---- Exercise input

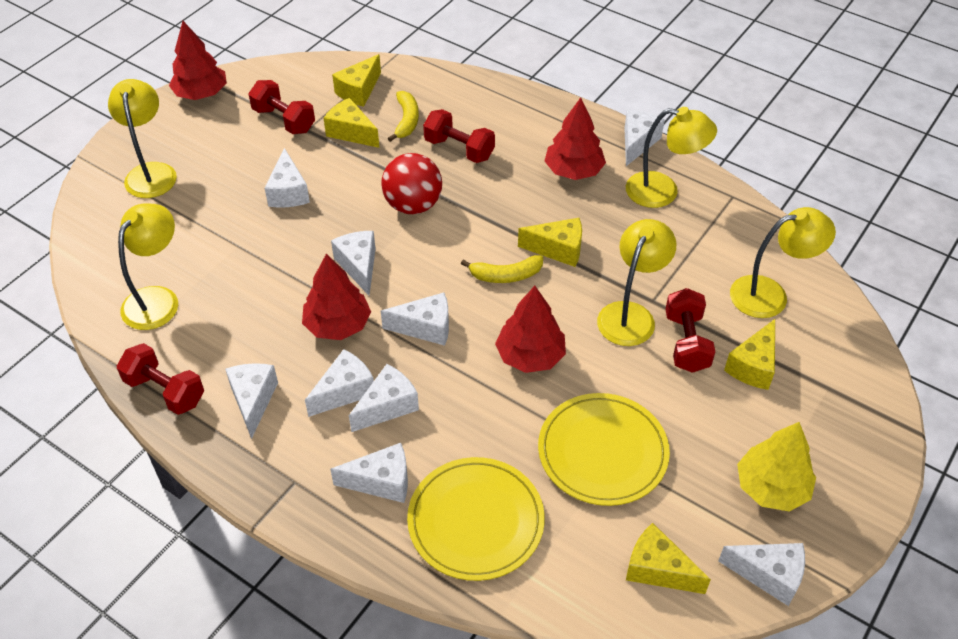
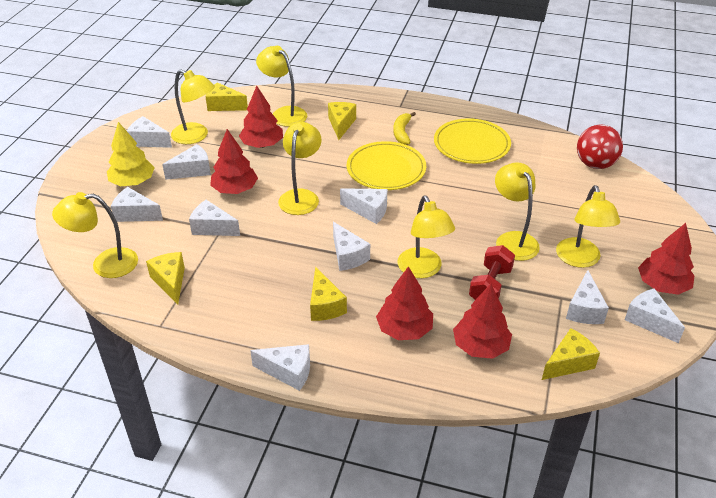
red dumbbell: 4 -> 1
red tree: 4 -> 5
yellow banana: 2 -> 1
yellow lamp: 5 -> 7

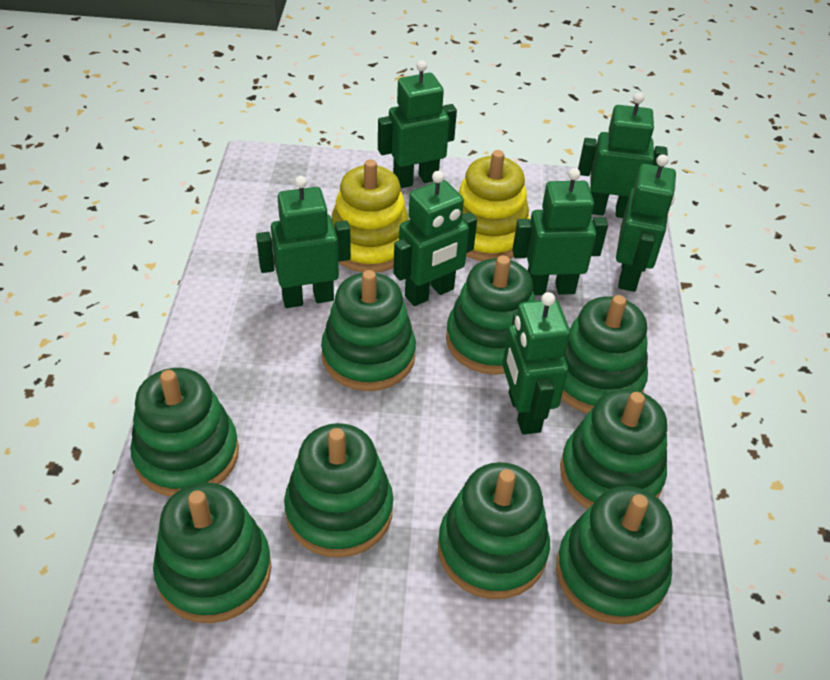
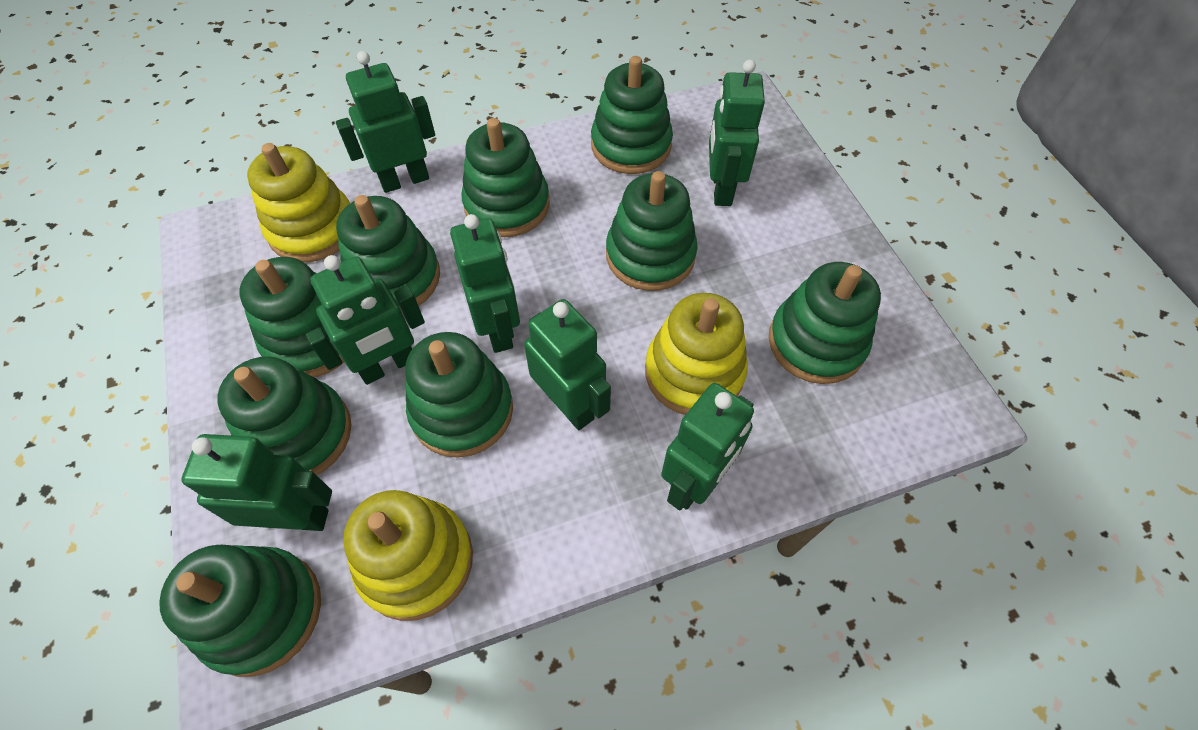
yellow stacking toy: 2 -> 3

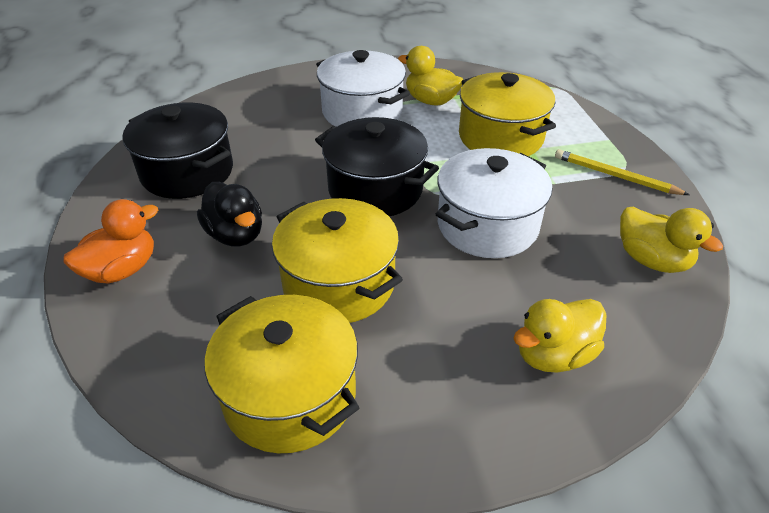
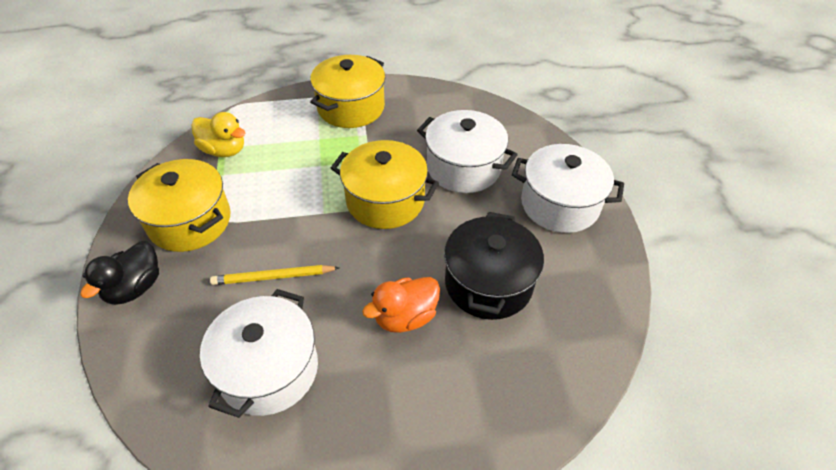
black pot: 2 -> 1
white pot: 2 -> 3
yellow duck: 3 -> 1

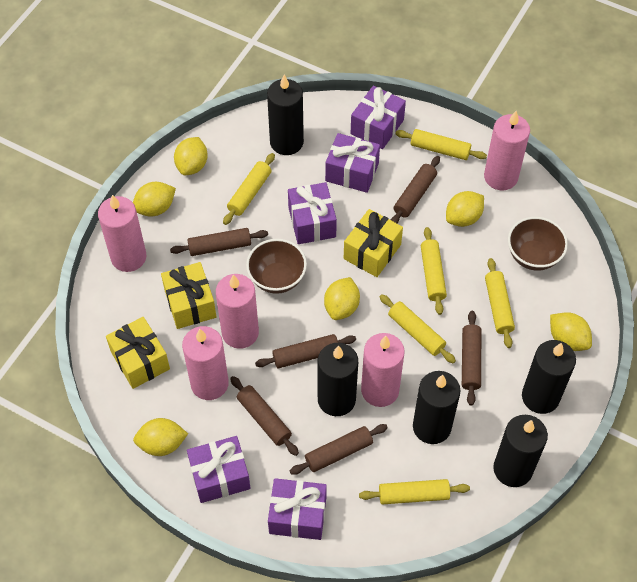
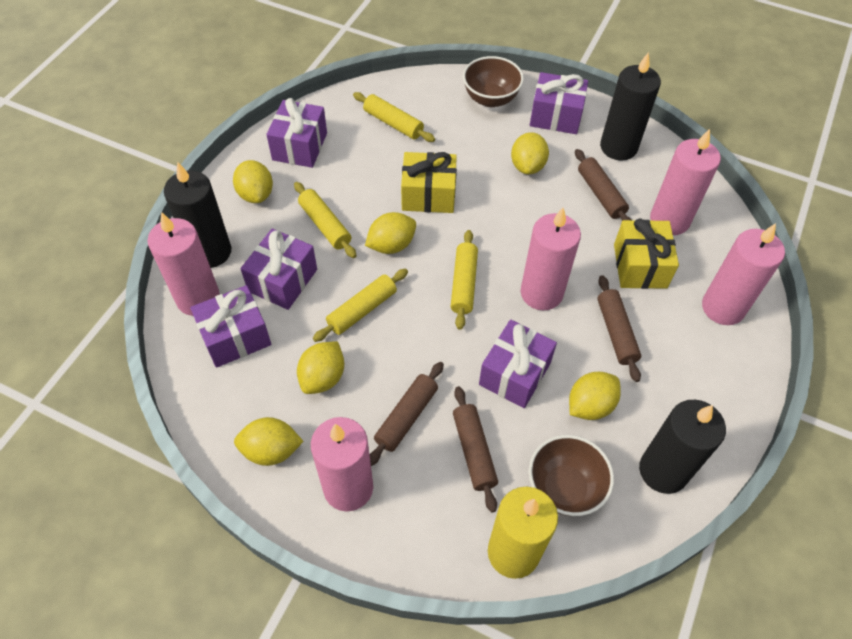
black candle: 5 -> 3
brown rolling pin: 6 -> 4
yellow candle: 0 -> 1
yellow gift: 3 -> 2
yellow rolling pin: 6 -> 4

--------

## Your instructions
The preceding listing is to be restated word for word, with every picture omitted.

## Answer below
red dumbbell: 4 -> 1
red tree: 4 -> 5
yellow banana: 2 -> 1
yellow lamp: 5 -> 7

yellow stacking toy: 2 -> 3

black pot: 2 -> 1
white pot: 2 -> 3
yellow duck: 3 -> 1

black candle: 5 -> 3
brown rolling pin: 6 -> 4
yellow candle: 0 -> 1
yellow gift: 3 -> 2
yellow rolling pin: 6 -> 4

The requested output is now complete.